WHAT YOU WILL DO:
Search the records below for "none"; copy each line that has it.

STUDY MATERIAL:
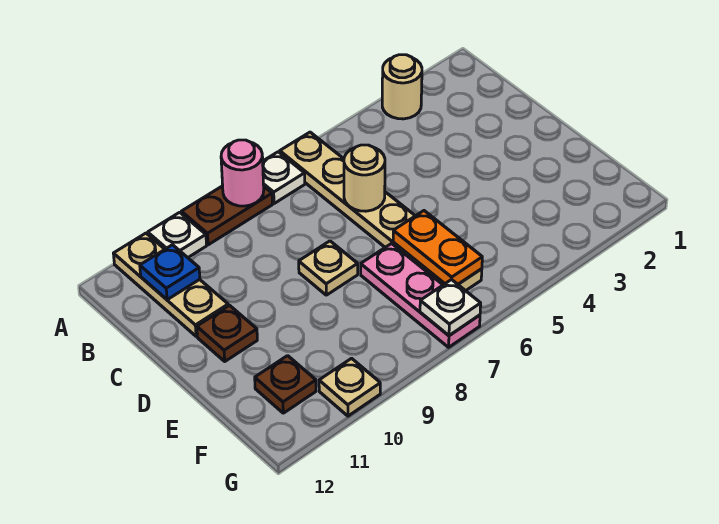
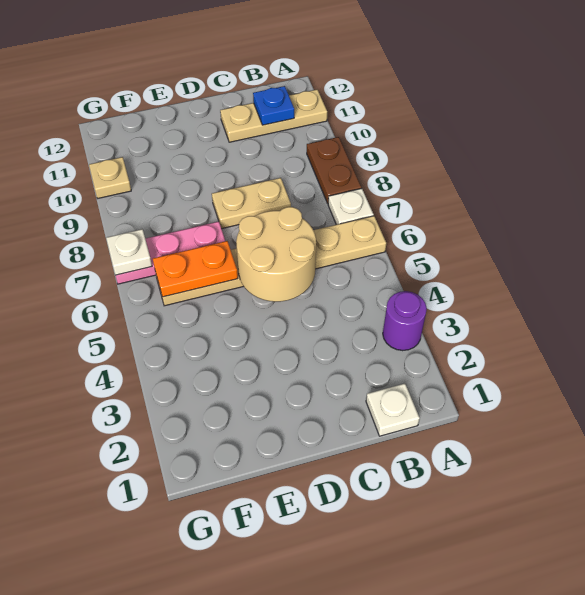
tan round brick A3 level 1 -> purple round brick A3 level 1
pink round brick A8 level 2 -> none
white plate A10 level 1 -> white plate B1 level 1
tan round brick C6 level 2 -> tan round brick C5:D6 level 2
tan plate D8 level 1 -> tan plate C8:D8 level 1
brown plate D11 level 1 -> none
brown plate F11 level 1 -> none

WORKED SOLUTION:
pink round brick A8 level 2 -> none
brown plate D11 level 1 -> none
brown plate F11 level 1 -> none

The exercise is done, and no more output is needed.